* **ASSIGNMENT**
Task for the records below: copy exactly from the first line on, stopping once the line with "camera: 50 degrees right, 0 degrees up" is copied, and leave out the pictures.

START EXERCISE MATERIALS

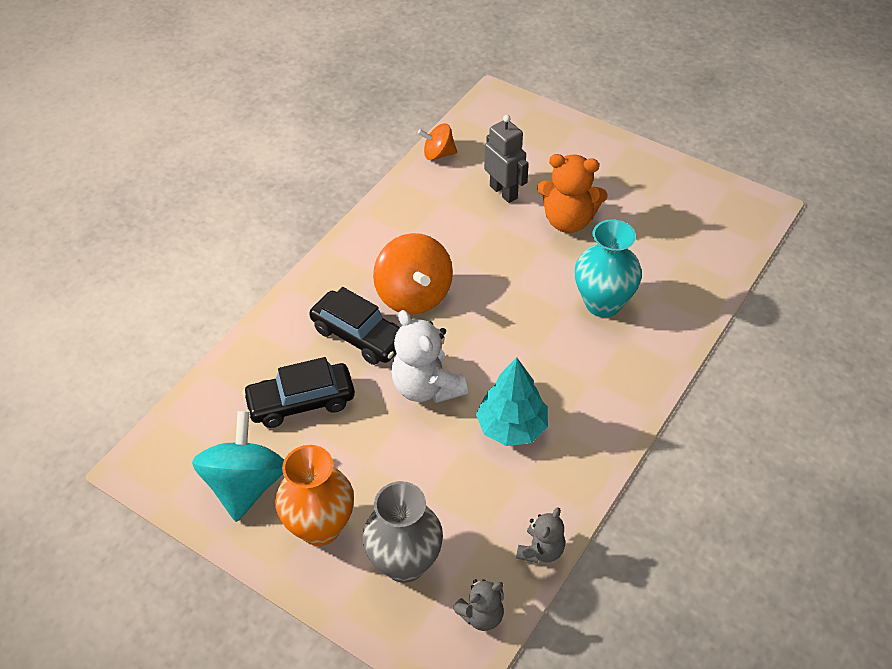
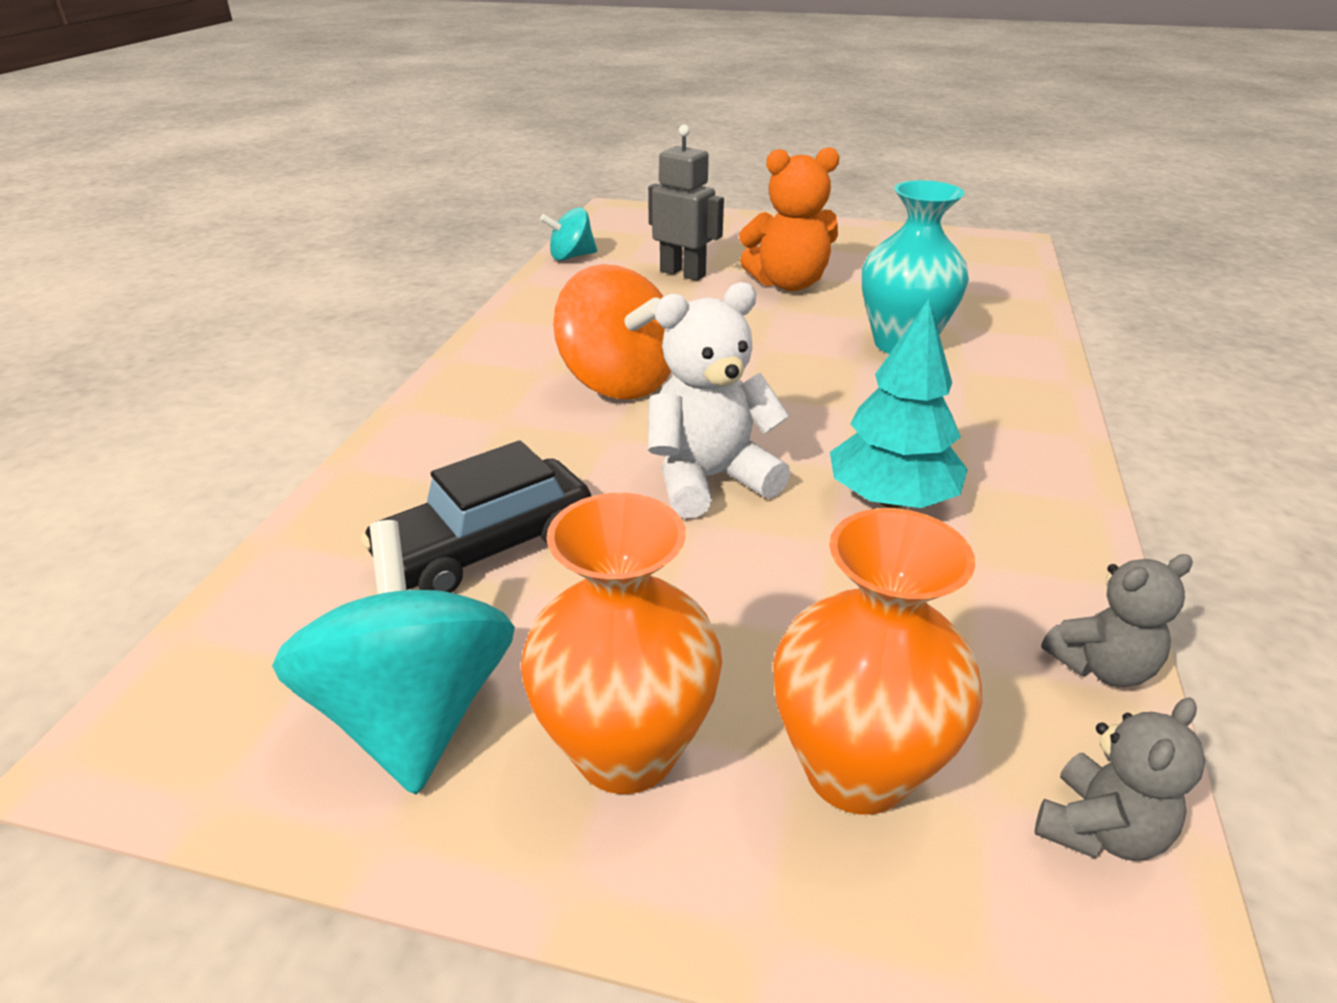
camera: 20 degrees left, 15 degrees down
black car [309,287,400,365] -> none
grey vase [362,481,443,583] -> orange vase [773,508,983,815]
white teddy bear [391,310,468,403] -> white teddy bear turned 120 degrees clockwise [648,282,791,519]
orange spinning top [418,124,457,161] -> turquoise spinning top [540,207,597,261]
grey teddy bear [516,507,565,563] -> grey teddy bear turned 60 degrees clockwise [1041,554,1193,687]

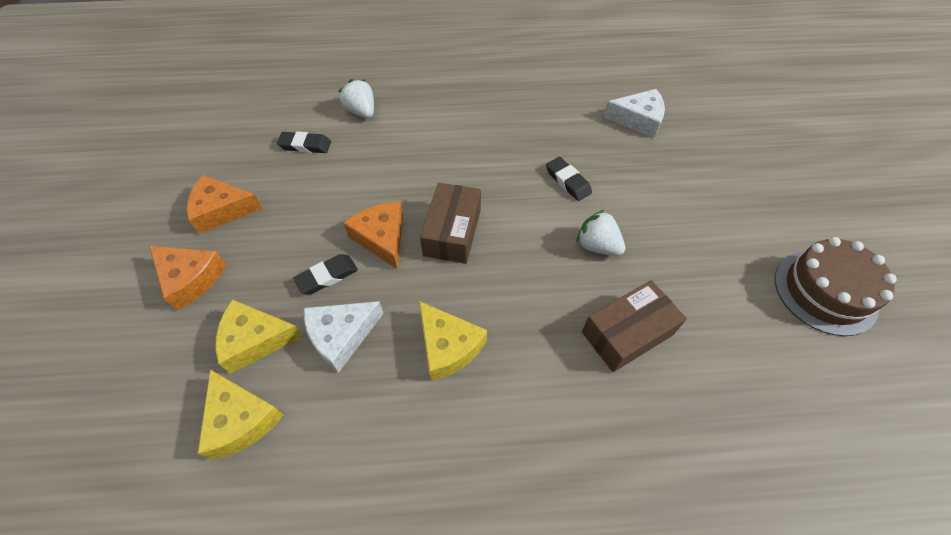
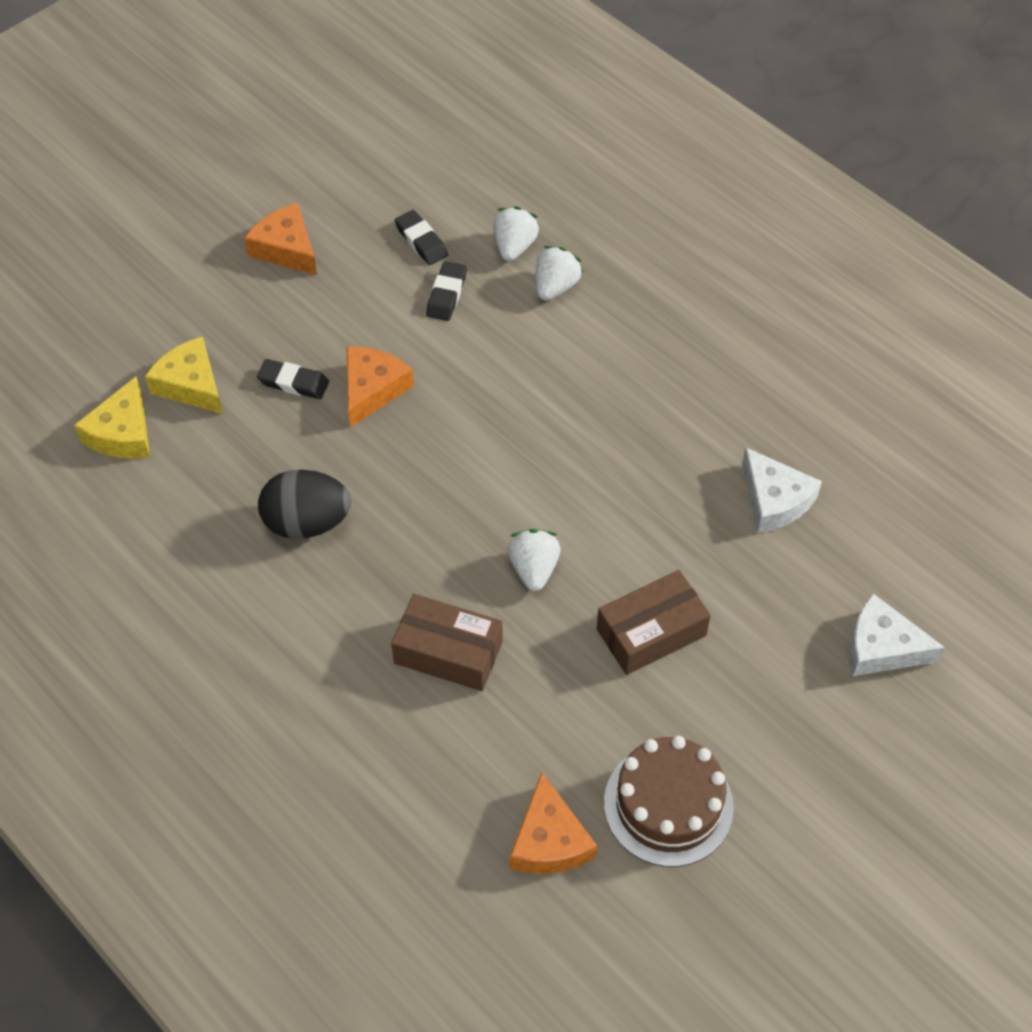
camera: 50 degrees right, 0 degrees up
orange cheese [149,246,227,310] -> orange cheese moved to [510,772,597,874]
white cheese [304,301,384,373] -> white cheese moved to [849,594,945,676]
yellow cheese [419,301,487,381] -> black egg [258,470,351,539]
brown box [420,183,481,264] -> brown box moved to [597,570,711,675]
black eraser [546,157,592,201] -> black eraser moved to [426,261,467,321]
none -> white strawberry [536,246,583,300]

END EXERCISE MATERIALS

* **EXERCISE ANSWER**
camera: 20 degrees left, 15 degrees down
black car [309,287,400,365] -> none
grey vase [362,481,443,583] -> orange vase [773,508,983,815]
white teddy bear [391,310,468,403] -> white teddy bear turned 120 degrees clockwise [648,282,791,519]
orange spinning top [418,124,457,161] -> turquoise spinning top [540,207,597,261]
grey teddy bear [516,507,565,563] -> grey teddy bear turned 60 degrees clockwise [1041,554,1193,687]

camera: 50 degrees right, 0 degrees up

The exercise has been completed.